- **Problem to solve**:
Your answer should be the lines below from the one holding "IC13: NOT 74HC04" through the one holding "U1 pin ADJ: N_6 -> +5V", copied exactly and with nothing else.

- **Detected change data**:
________________
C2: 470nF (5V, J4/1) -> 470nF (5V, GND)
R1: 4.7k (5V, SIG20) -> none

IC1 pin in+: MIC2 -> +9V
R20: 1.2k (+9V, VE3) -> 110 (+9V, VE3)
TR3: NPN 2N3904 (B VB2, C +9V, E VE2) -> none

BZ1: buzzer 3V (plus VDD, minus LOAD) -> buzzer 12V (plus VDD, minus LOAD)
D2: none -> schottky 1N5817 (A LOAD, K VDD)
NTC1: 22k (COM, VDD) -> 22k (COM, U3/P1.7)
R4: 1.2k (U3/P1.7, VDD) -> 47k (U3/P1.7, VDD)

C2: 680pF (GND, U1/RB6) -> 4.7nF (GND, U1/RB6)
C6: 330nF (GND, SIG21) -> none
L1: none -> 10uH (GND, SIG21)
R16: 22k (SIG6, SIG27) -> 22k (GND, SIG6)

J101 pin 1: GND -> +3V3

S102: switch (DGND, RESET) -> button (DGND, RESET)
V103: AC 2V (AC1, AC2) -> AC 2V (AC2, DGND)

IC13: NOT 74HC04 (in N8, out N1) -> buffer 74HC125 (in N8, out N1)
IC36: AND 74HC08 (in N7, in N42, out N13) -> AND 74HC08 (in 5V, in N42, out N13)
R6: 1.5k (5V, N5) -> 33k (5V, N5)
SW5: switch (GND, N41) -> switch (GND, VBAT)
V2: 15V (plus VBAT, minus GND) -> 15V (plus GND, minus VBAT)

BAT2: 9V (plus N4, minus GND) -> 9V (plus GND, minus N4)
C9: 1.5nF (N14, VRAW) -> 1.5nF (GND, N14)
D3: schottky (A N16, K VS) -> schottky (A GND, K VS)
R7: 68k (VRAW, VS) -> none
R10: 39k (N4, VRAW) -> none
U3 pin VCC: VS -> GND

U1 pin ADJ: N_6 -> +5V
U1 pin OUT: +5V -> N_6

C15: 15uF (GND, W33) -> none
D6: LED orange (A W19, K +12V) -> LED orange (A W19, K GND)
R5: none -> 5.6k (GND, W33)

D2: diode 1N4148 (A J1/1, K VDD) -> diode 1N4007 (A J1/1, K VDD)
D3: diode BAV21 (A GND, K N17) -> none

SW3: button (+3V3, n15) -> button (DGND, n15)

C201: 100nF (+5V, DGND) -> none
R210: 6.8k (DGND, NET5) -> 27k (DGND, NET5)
________________
- **Result for this task**:
IC13: NOT 74HC04 (in N8, out N1) -> buffer 74HC125 (in N8, out N1)
IC36: AND 74HC08 (in N7, in N42, out N13) -> AND 74HC08 (in 5V, in N42, out N13)
R6: 1.5k (5V, N5) -> 33k (5V, N5)
SW5: switch (GND, N41) -> switch (GND, VBAT)
V2: 15V (plus VBAT, minus GND) -> 15V (plus GND, minus VBAT)

BAT2: 9V (plus N4, minus GND) -> 9V (plus GND, minus N4)
C9: 1.5nF (N14, VRAW) -> 1.5nF (GND, N14)
D3: schottky (A N16, K VS) -> schottky (A GND, K VS)
R7: 68k (VRAW, VS) -> none
R10: 39k (N4, VRAW) -> none
U3 pin VCC: VS -> GND

U1 pin ADJ: N_6 -> +5V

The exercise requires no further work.